Please copy every line of the records below that holds the word "tree".

[Exercise data Boundary: Start]

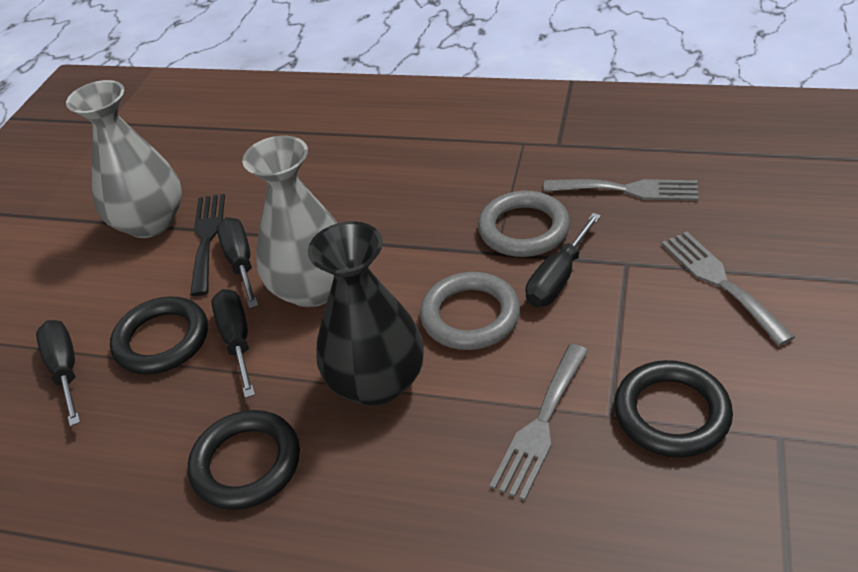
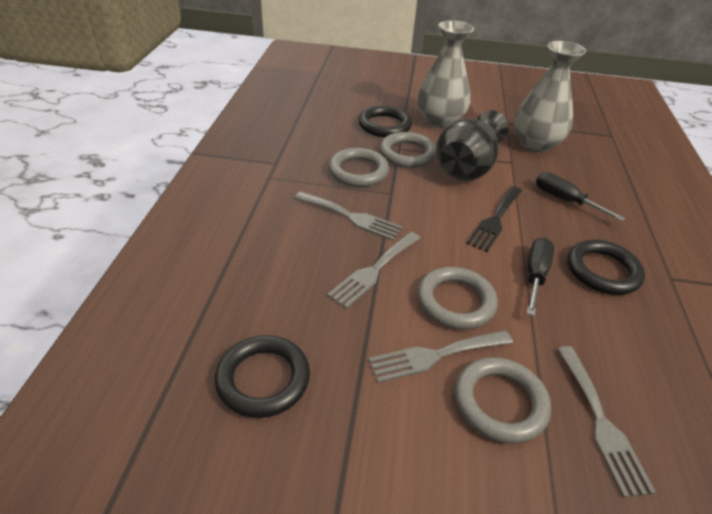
black screwdriver: [36,320,80,427] [211,289,255,398] [217,217,258,308] [525,213,601,307] = 4 -> [527,238,554,316] [536,172,625,221] = 2
grey fork: [490,344,588,501] [544,179,699,201] [662,232,795,346] = 3 -> [295,191,403,240] [327,232,421,309] [369,330,513,383] [557,346,656,498] = 4
grey ring: [420,272,520,350] [478,191,570,257] = 2 -> [328,148,389,187] [379,132,437,168] [417,267,498,330] [455,357,551,444] = 4

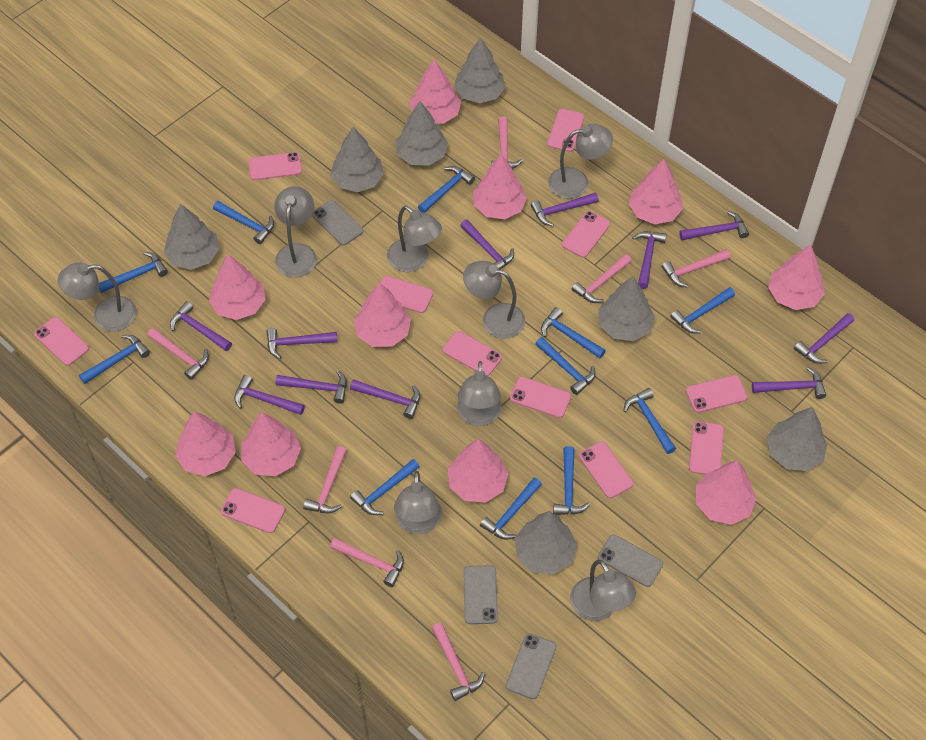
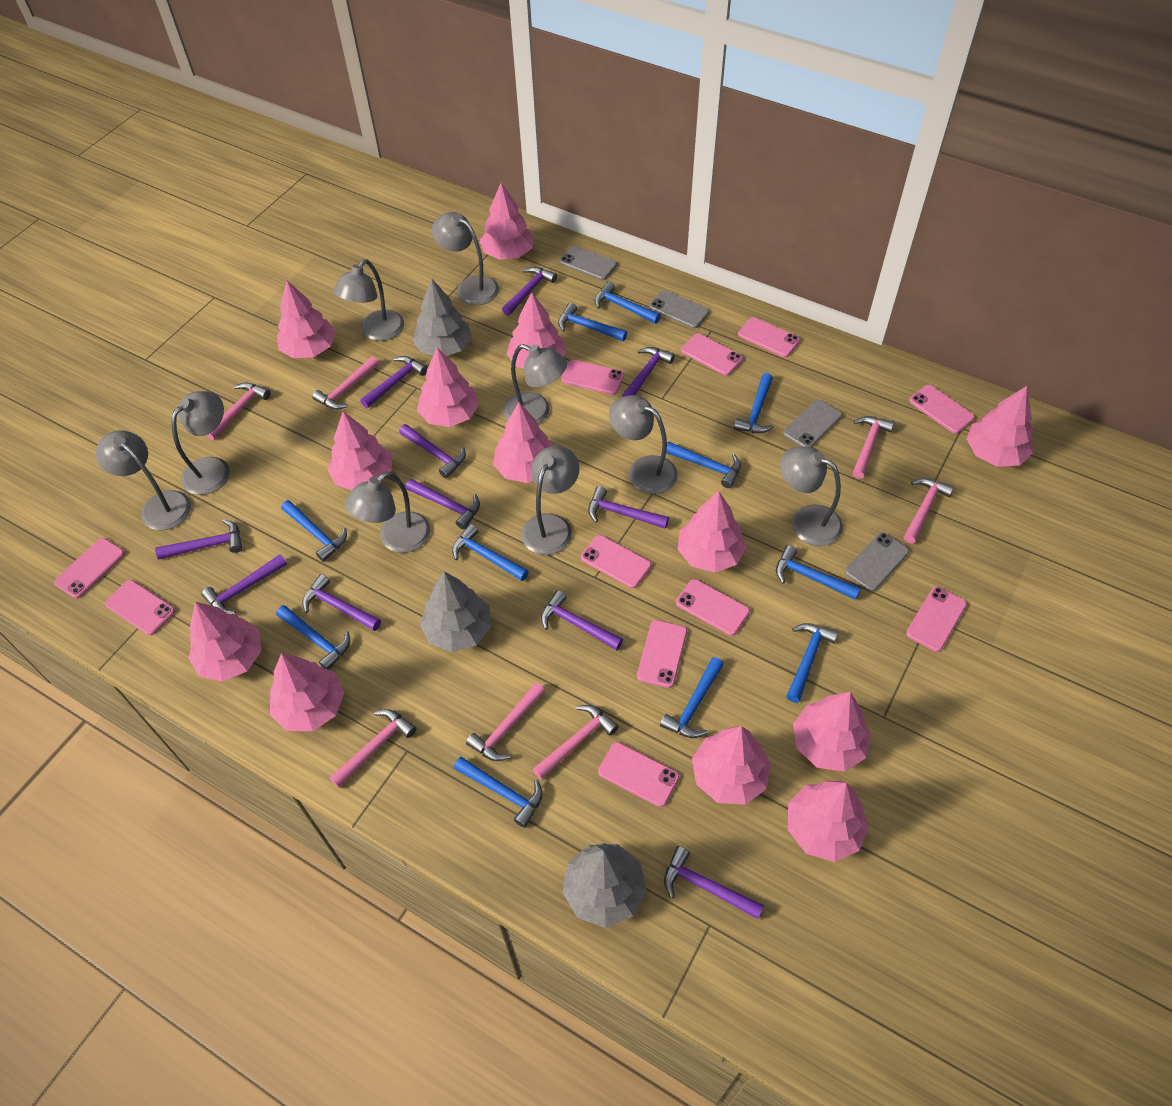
grey lamp: [58,262,137,331] [274,186,317,277] [387,206,442,272] [394,471,442,534] [457,361,501,426] [463,261,525,339] [548,124,613,199] [570,560,636,621] = 8 -> [96,430,191,530] [171,391,230,495] [333,259,404,341] [345,472,431,553] [432,212,499,305] [503,344,567,424] [521,446,579,555] [609,395,678,494] [780,446,843,546] = 9
grey tree: [164,204,219,270] [330,127,384,192] [395,101,448,166] [454,38,505,103] [515,511,577,574] [598,276,655,341] [767,407,827,471] = 7 -> [413,278,472,356] [420,572,491,652] [562,843,647,928] = 3
pink tree: [175,411,236,476] [209,254,266,320] [241,412,301,476] [354,283,411,347] [410,59,461,124] [448,439,508,503] [474,154,527,219] [629,159,683,224] [696,460,757,525] [768,245,825,310] = 10 -> [188,601,262,682] [270,653,344,731] [277,281,336,358] [327,411,392,490] [417,347,479,427] [479,183,534,260] [493,403,553,483] [506,292,567,369] [677,491,746,573] [692,726,771,805] [788,781,869,862] [793,692,871,772] [967,386,1033,467] = 13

[Exercise data Boundary: End]

▸ Response area:
grey tree: [164,204,219,270] [330,127,384,192] [395,101,448,166] [454,38,505,103] [515,511,577,574] [598,276,655,341] [767,407,827,471] = 7 -> [413,278,472,356] [420,572,491,652] [562,843,647,928] = 3
pink tree: [175,411,236,476] [209,254,266,320] [241,412,301,476] [354,283,411,347] [410,59,461,124] [448,439,508,503] [474,154,527,219] [629,159,683,224] [696,460,757,525] [768,245,825,310] = 10 -> [188,601,262,682] [270,653,344,731] [277,281,336,358] [327,411,392,490] [417,347,479,427] [479,183,534,260] [493,403,553,483] [506,292,567,369] [677,491,746,573] [692,726,771,805] [788,781,869,862] [793,692,871,772] [967,386,1033,467] = 13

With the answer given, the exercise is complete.